What needs to be done:
Check every line of the entries below for the word "down", and copy the ones that have it.

Source data:
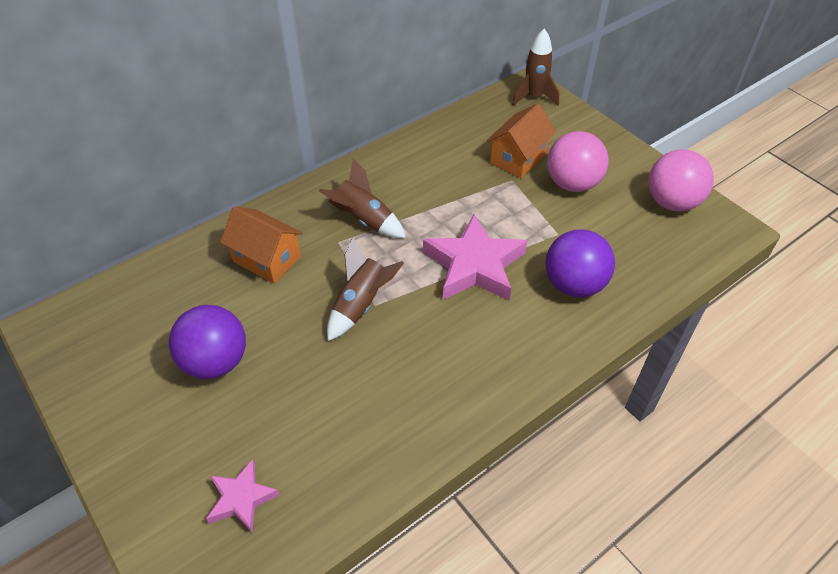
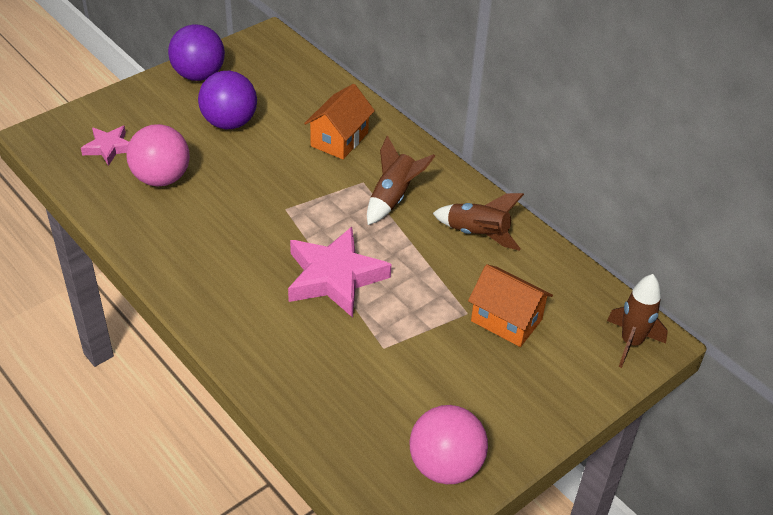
camera: 85 degrees right, 5 degrees down
(361, 305) = (285, 200): brown rocket -> brown rocket (477, 234)
(572, 184) = (467, 368): pink ball -> pink ball (161, 178)
(574, 284) = (309, 355): purple ball -> purple ball (199, 75)

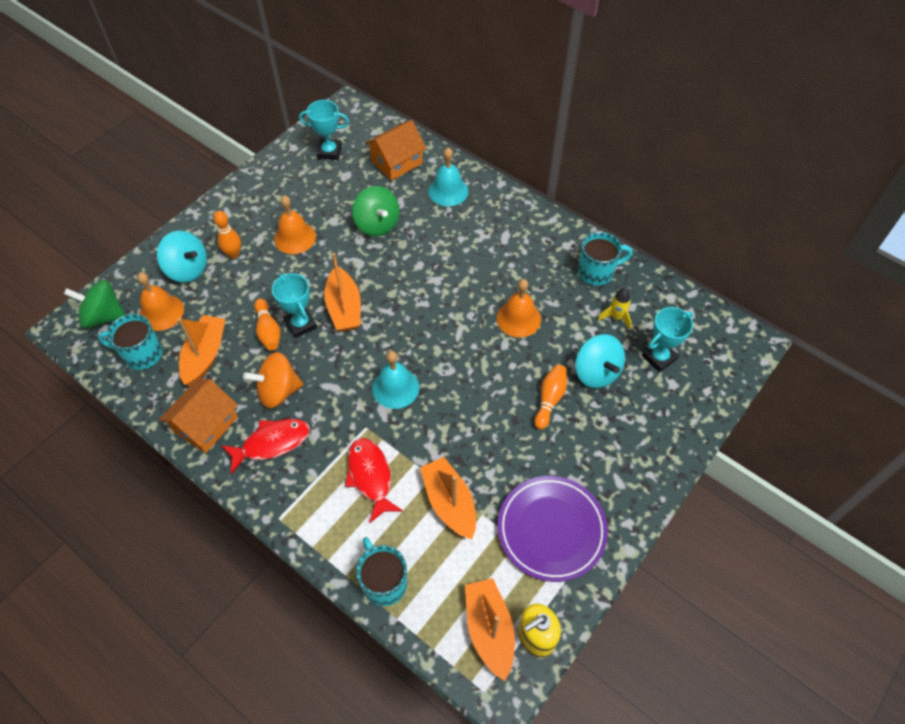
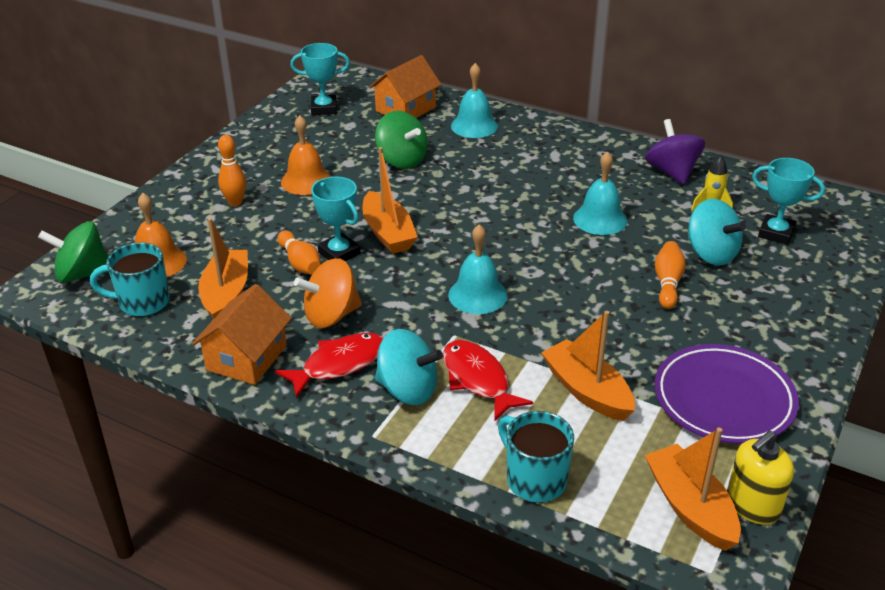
camera: 10 degrees left, 20 degrees down
(187, 269) = (181, 221): turquoise spinning top -> turquoise spinning top (408, 390)
(518, 318) = (600, 219): orange bell -> turquoise bell
(597, 272) = (672, 172): turquoise mug -> purple spinning top
(659, 357) = (776, 233): turquoise trophy -> turquoise trophy turned 75 degrees clockwise

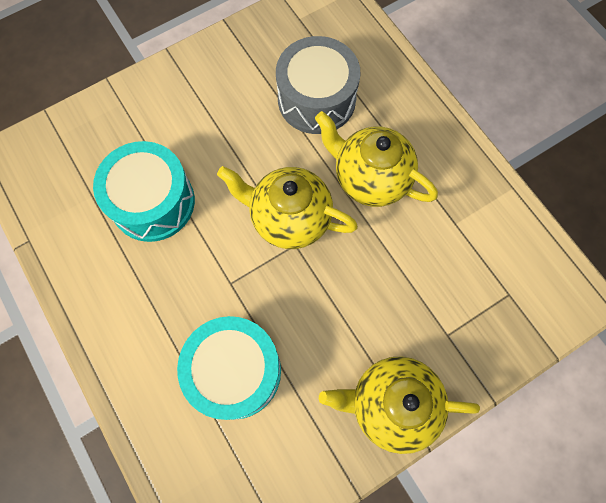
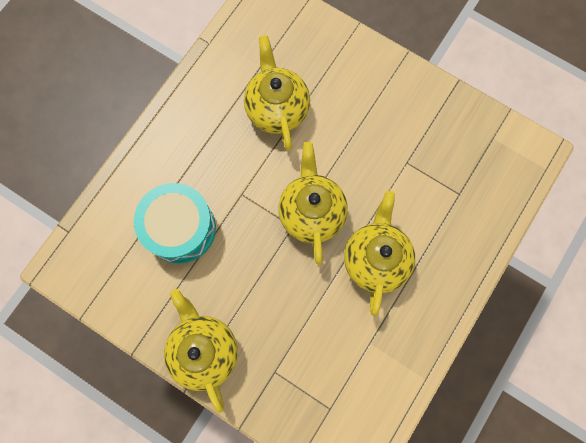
camera: 65 degrees right, 5 degrees up
(153, 202) = (277, 109): turquoise drum -> yellow teapot
(316, 99) = (424, 186): grey drum -> none

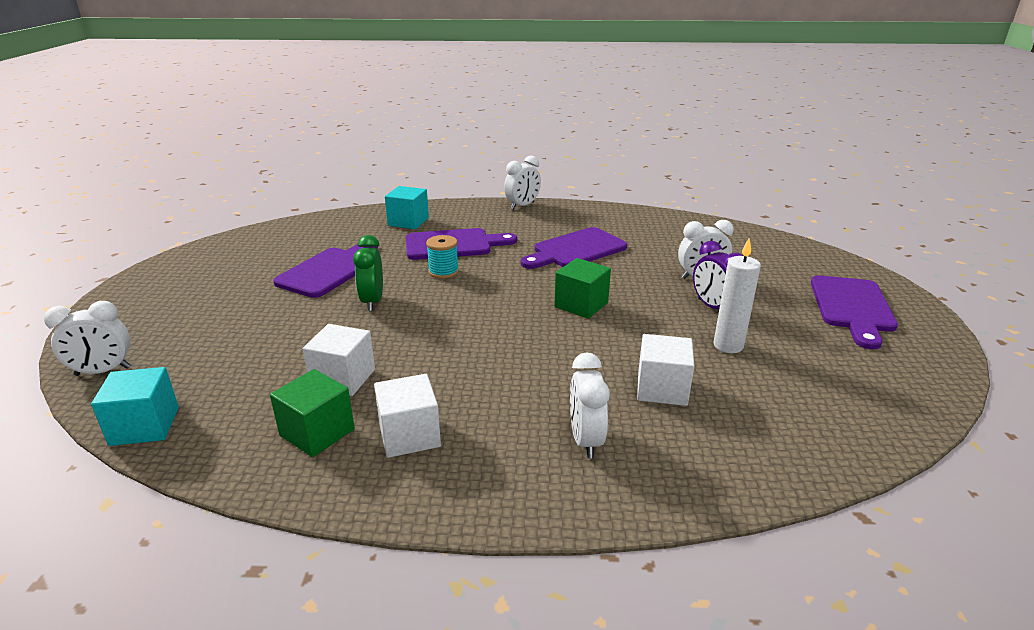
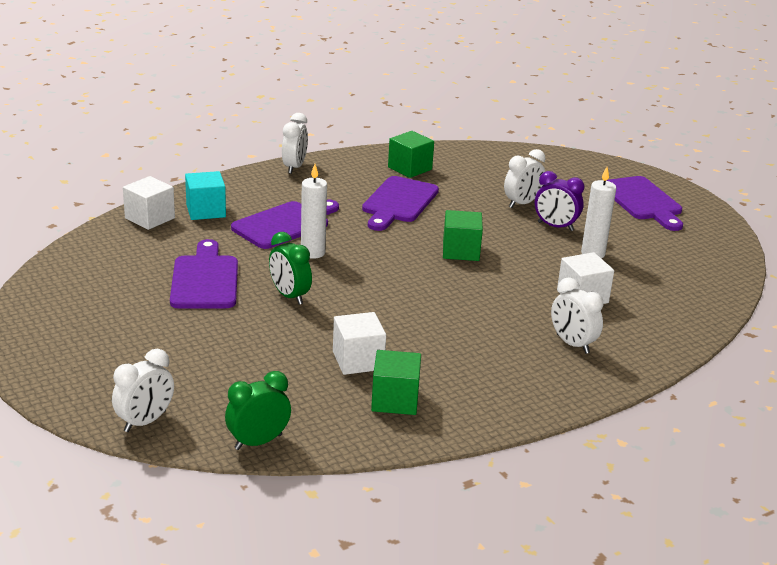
camera: 35 degrees left, 0 degrees up
(145, 426) = (258, 442): turquoise cube -> green clock
(409, 435) = (460, 380): white cube -> white cube (150, 218)
(443, 272) = (313, 253): turquoise spool -> white candle
(622, 226) = (410, 168): none -> green cube

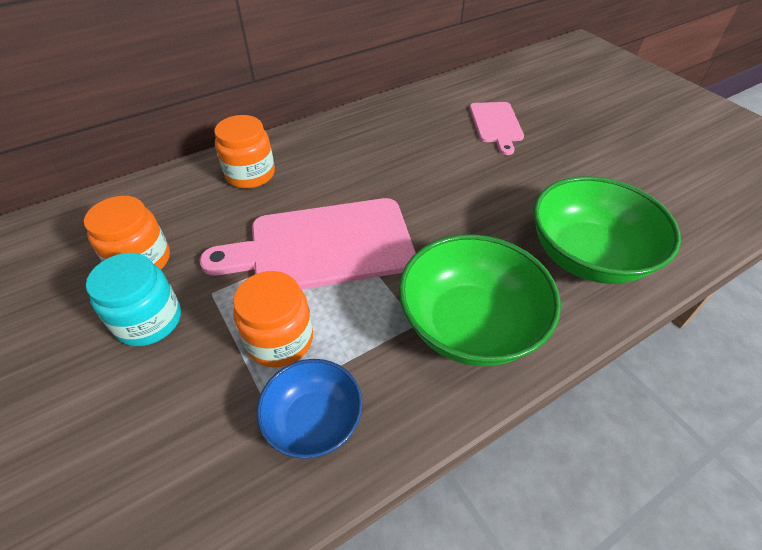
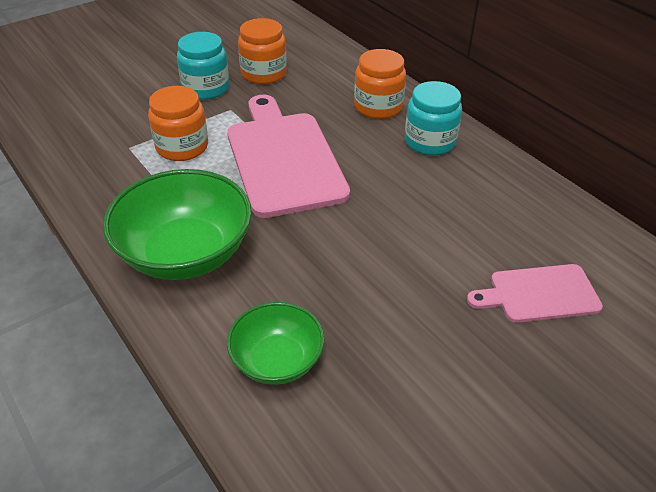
camera: 85 degrees right, 5 degrees down
(314, 421) = (110, 170): blue bowl -> none
(317, 149) = (430, 142): none -> turquoise jar
(587, 256) = (277, 360): green bowl -> green bowl, size x0.59

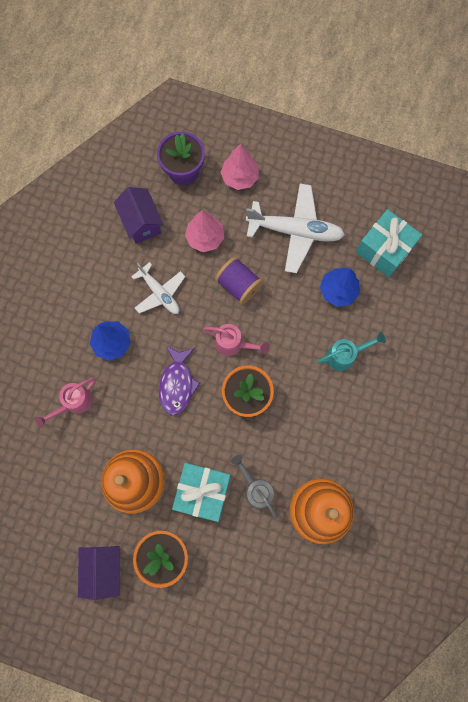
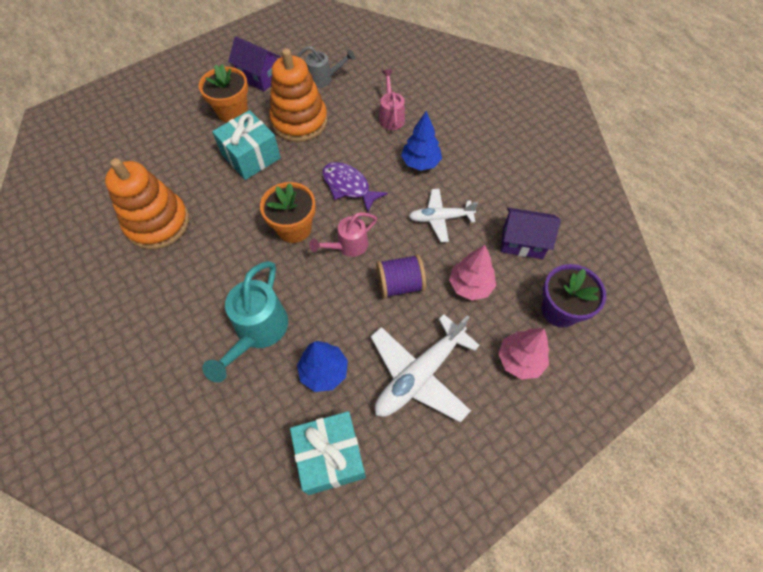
camera: 125 degrees right, 15 degrees down
(256, 489) = (218, 190): grey watering can -> grey watering can (323, 79)
(344, 355) = (258, 331): turquoise watering can -> turquoise watering can, size x1.61

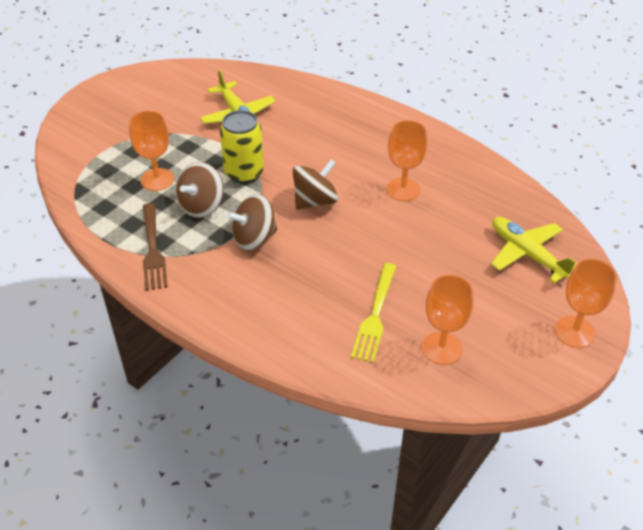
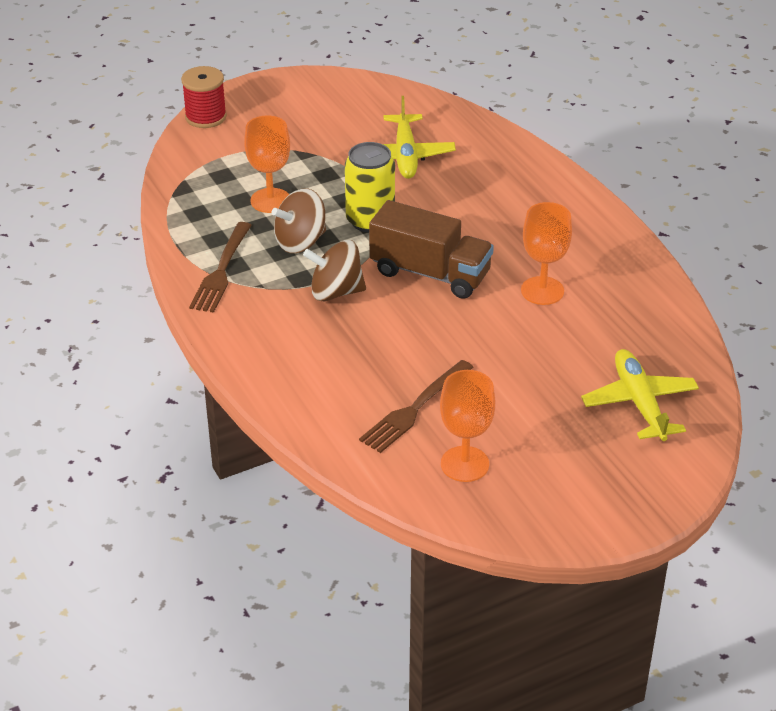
camera: 25 degrees right, 5 degrees down
(65, 127) = (206, 117): none -> red spool
(315, 201) = (430, 273): brown spinning top -> brown truck
(375, 315) = (415, 409): yellow fork -> brown fork
(575, 332) = (631, 499): orange goblet -> none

Exercise result:
camera: 85 degrees right, 5 degrees down
camera: 10 degrees left, 20 degrees down
camera: 85 degrees right, 5 degrees down
camera: 125 degrees right, 15 degrees down
camera: 25 degrees right, 5 degrees down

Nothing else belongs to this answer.